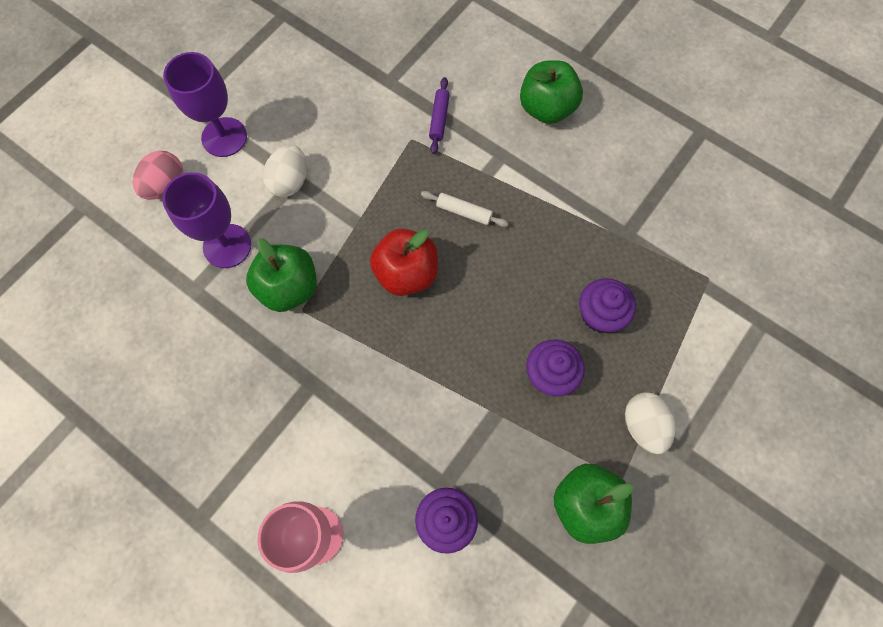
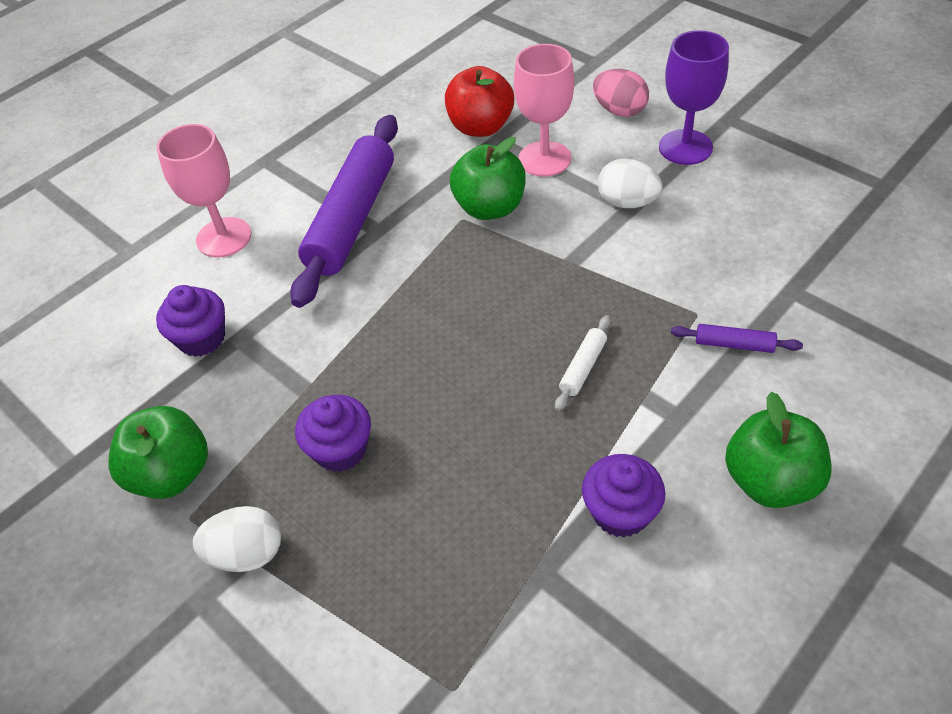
camera: 100 degrees right, 20 degrees down
(227, 246) = (544, 159): purple goblet -> pink goblet
(296, 410) = (352, 219): none -> purple rolling pin
(406, 273) = (498, 307): red apple -> red apple (481, 127)
(600, 314) = (414, 518): purple cupcake -> purple cupcake (620, 512)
▬▬▬▬▬▬▬▬▬▬
Activity: Copy each line in the entries above where the word "purple" shows up.

Written response:
(227, 246) = (544, 159): purple goblet -> pink goblet
(296, 410) = (352, 219): none -> purple rolling pin
(600, 314) = (414, 518): purple cupcake -> purple cupcake (620, 512)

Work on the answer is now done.